## Work request
Would you restate every entry that follows, word for word, and leave out the pictures?

## Material provided

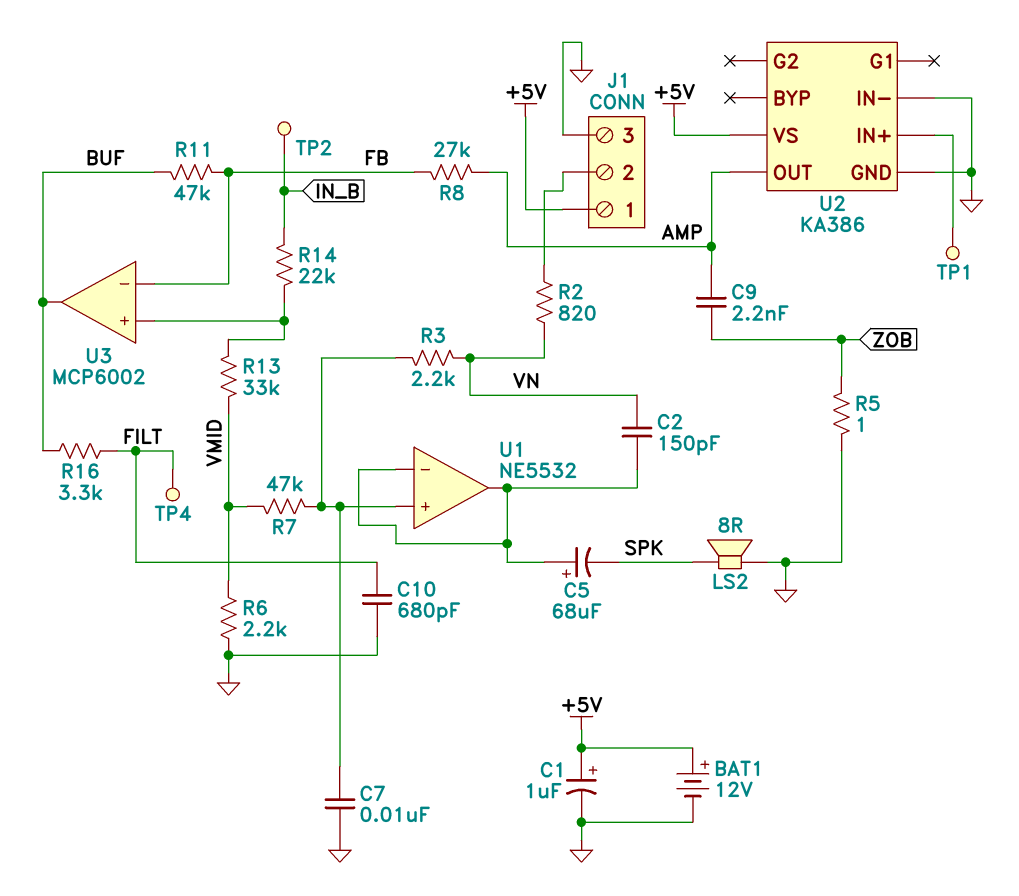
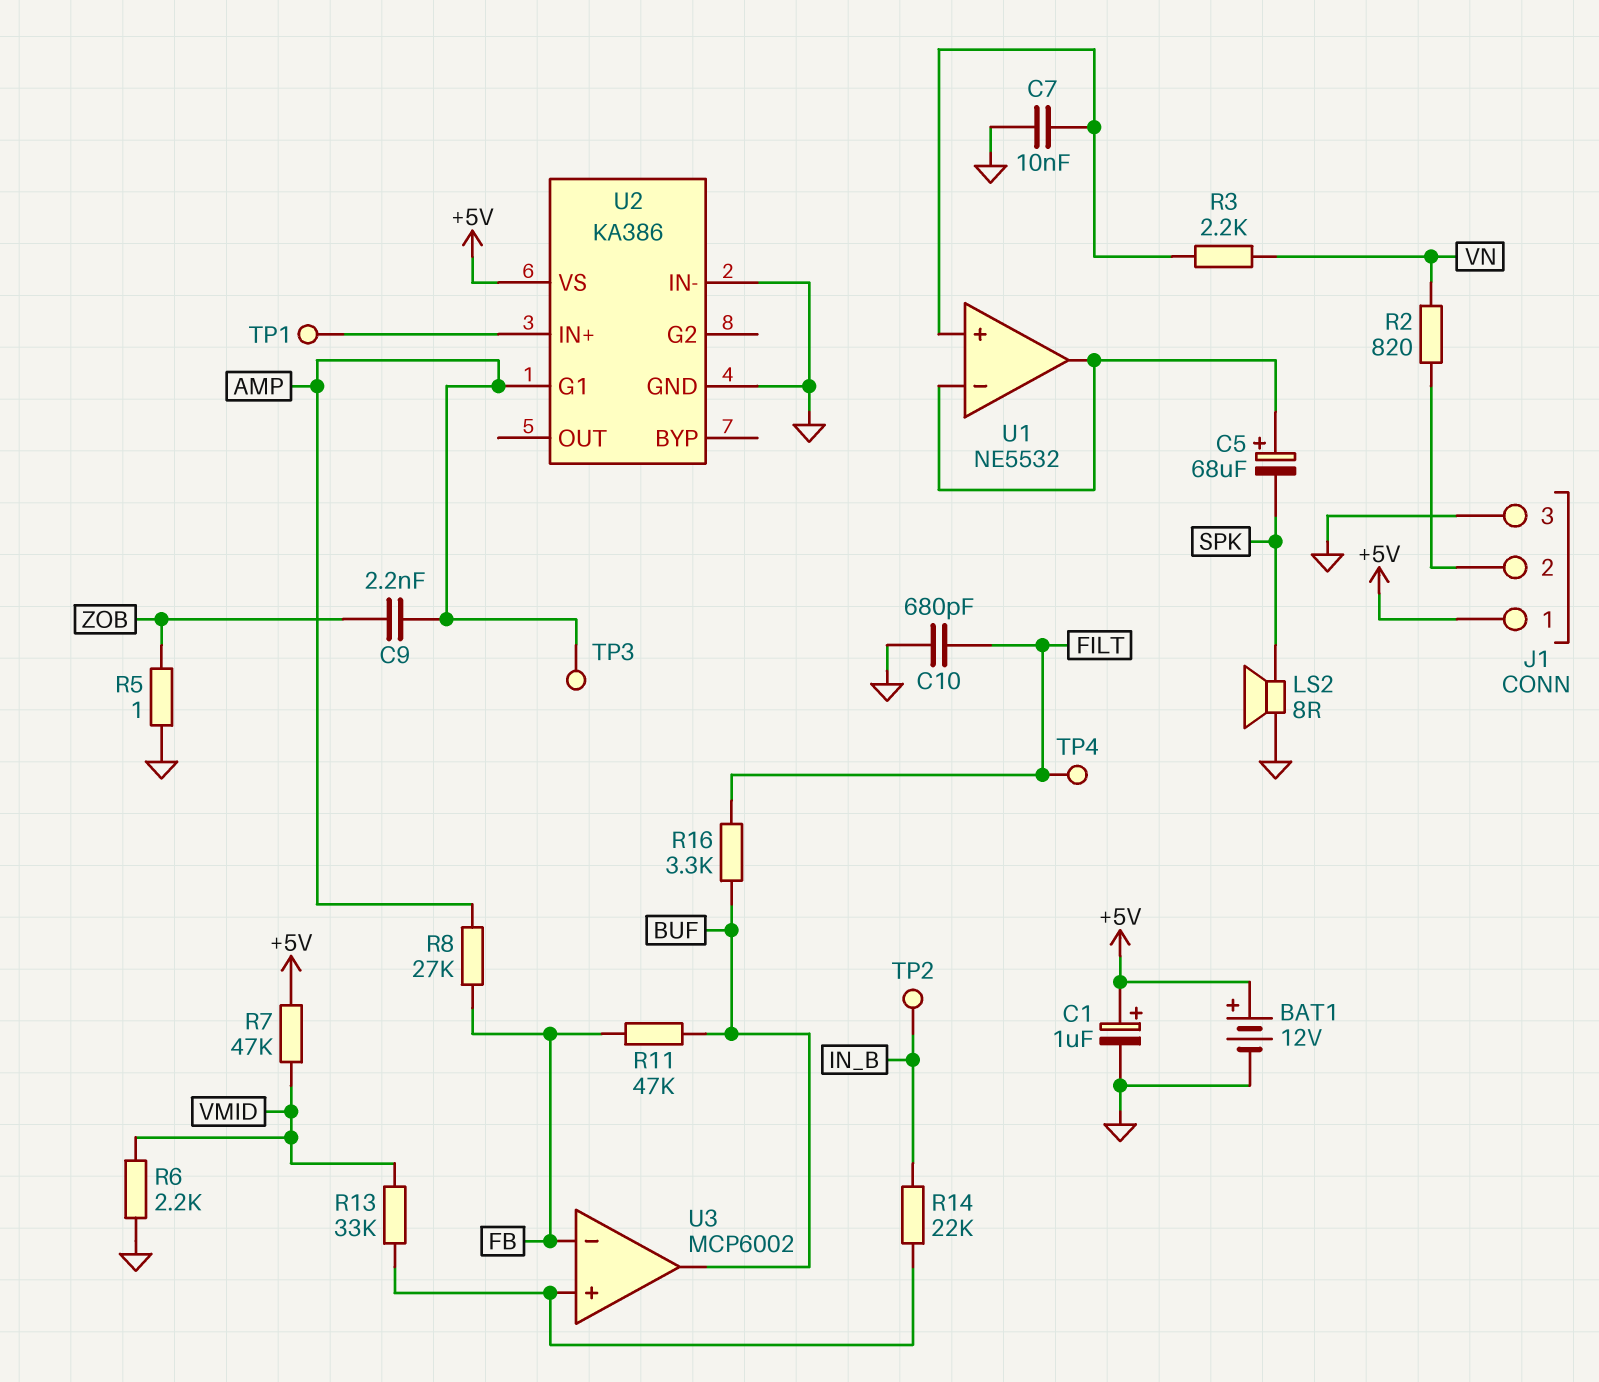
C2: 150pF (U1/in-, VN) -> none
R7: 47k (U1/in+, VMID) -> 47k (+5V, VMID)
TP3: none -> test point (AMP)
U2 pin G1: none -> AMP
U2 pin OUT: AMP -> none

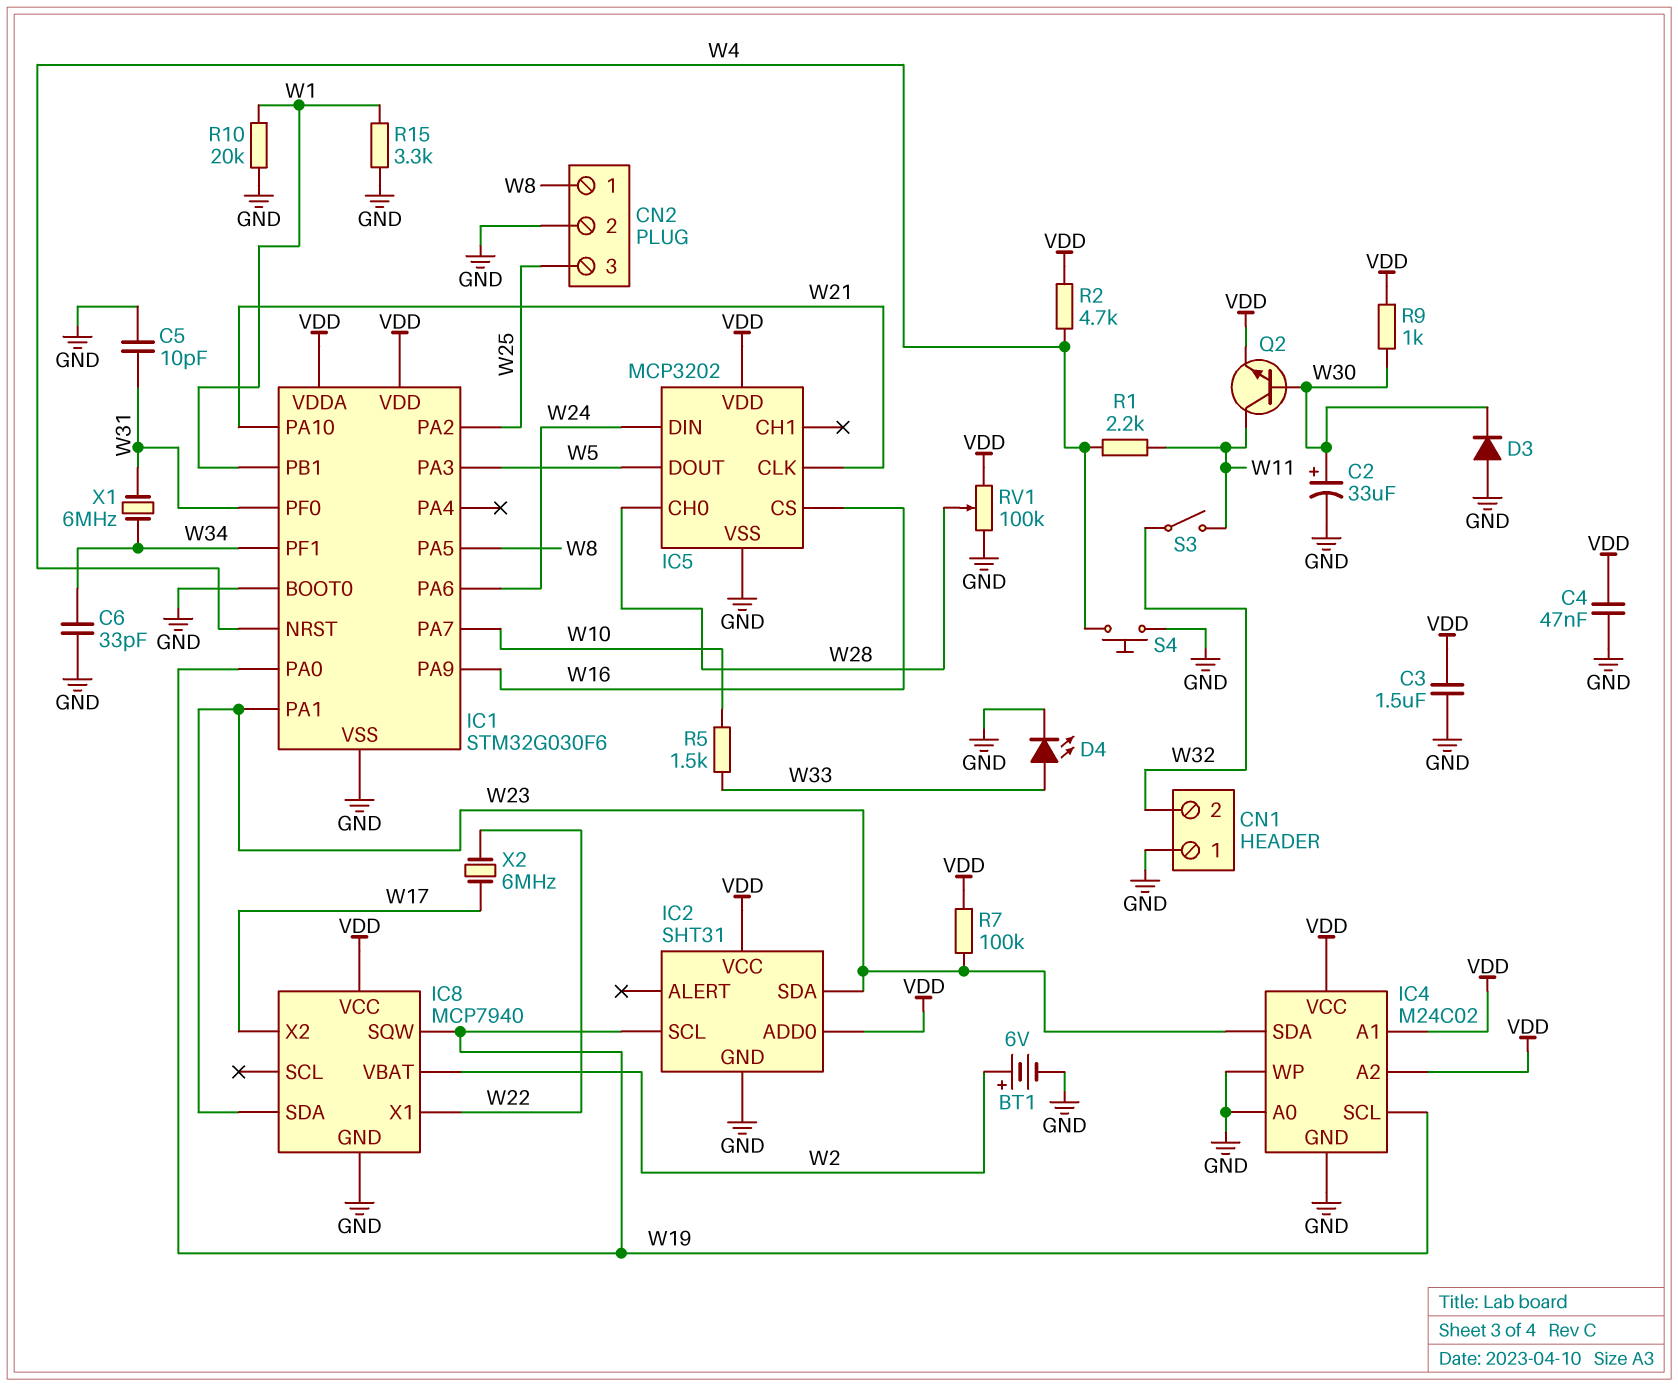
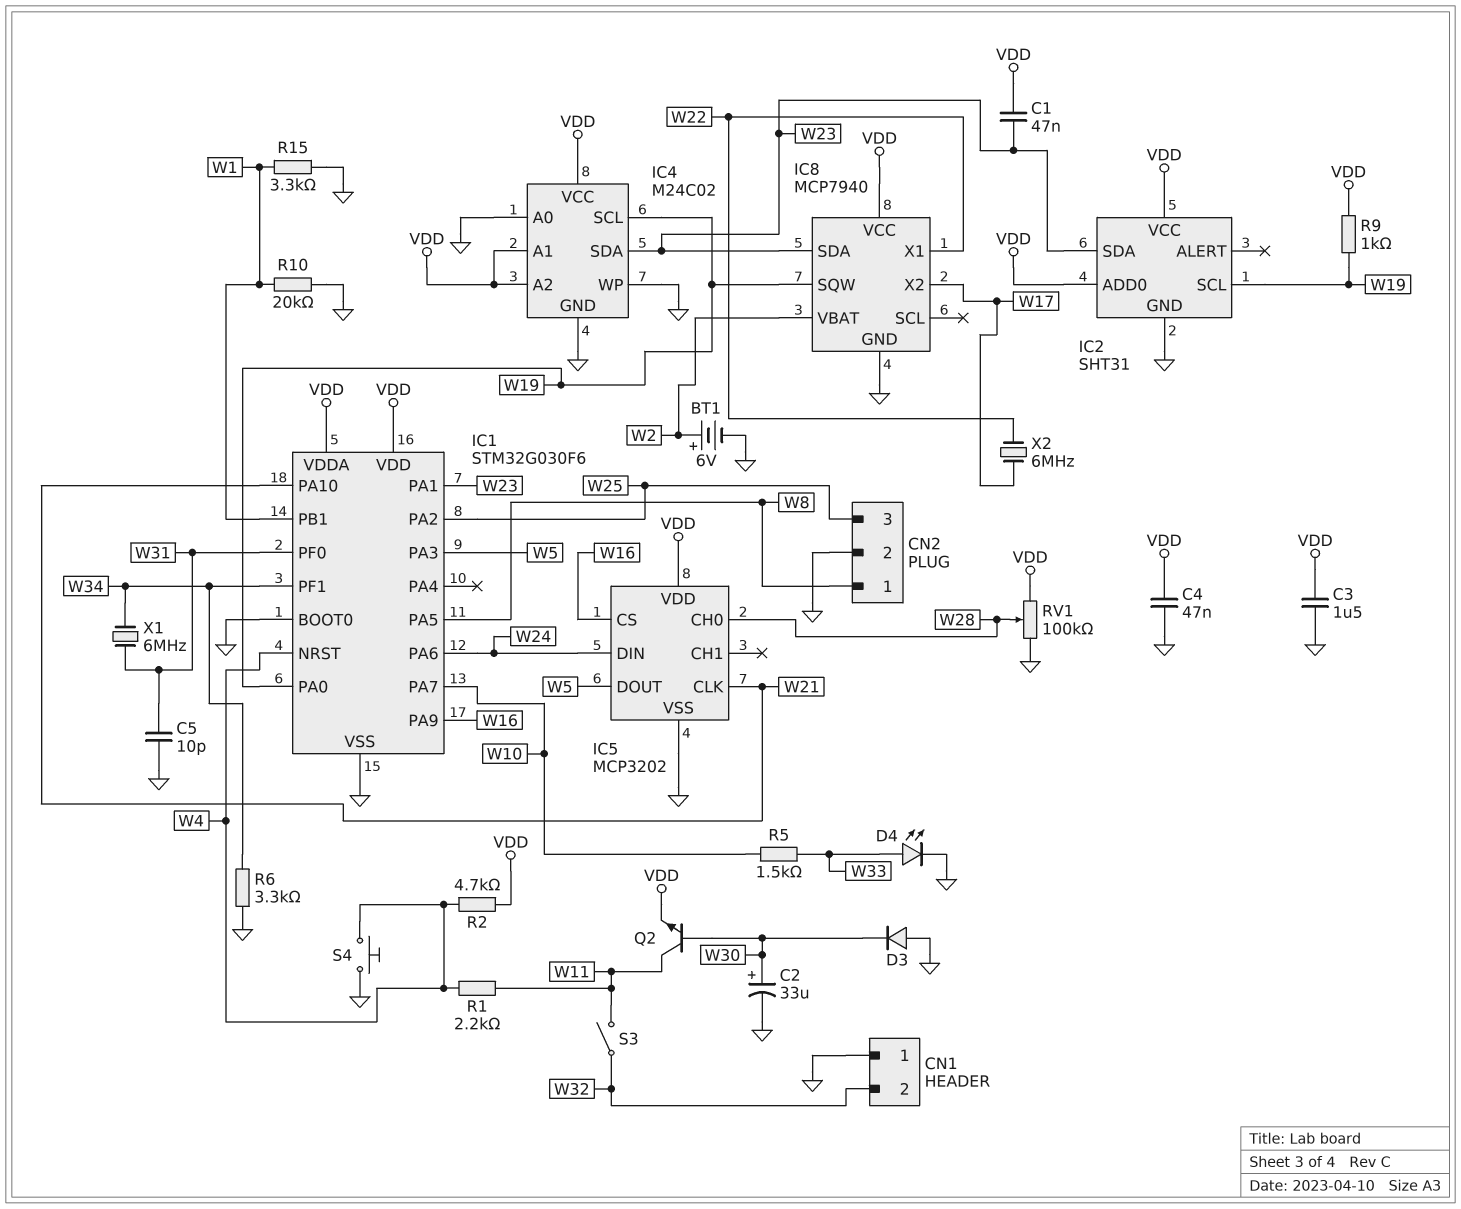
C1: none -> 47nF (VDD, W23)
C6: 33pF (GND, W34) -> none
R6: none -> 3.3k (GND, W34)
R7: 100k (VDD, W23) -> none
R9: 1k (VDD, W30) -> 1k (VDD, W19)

## Worked solution
C2: 150pF (U1/in-, VN) -> none
R7: 47k (U1/in+, VMID) -> 47k (+5V, VMID)
TP3: none -> test point (AMP)
U2 pin G1: none -> AMP
U2 pin OUT: AMP -> none

C1: none -> 47nF (VDD, W23)
C6: 33pF (GND, W34) -> none
R6: none -> 3.3k (GND, W34)
R7: 100k (VDD, W23) -> none
R9: 1k (VDD, W30) -> 1k (VDD, W19)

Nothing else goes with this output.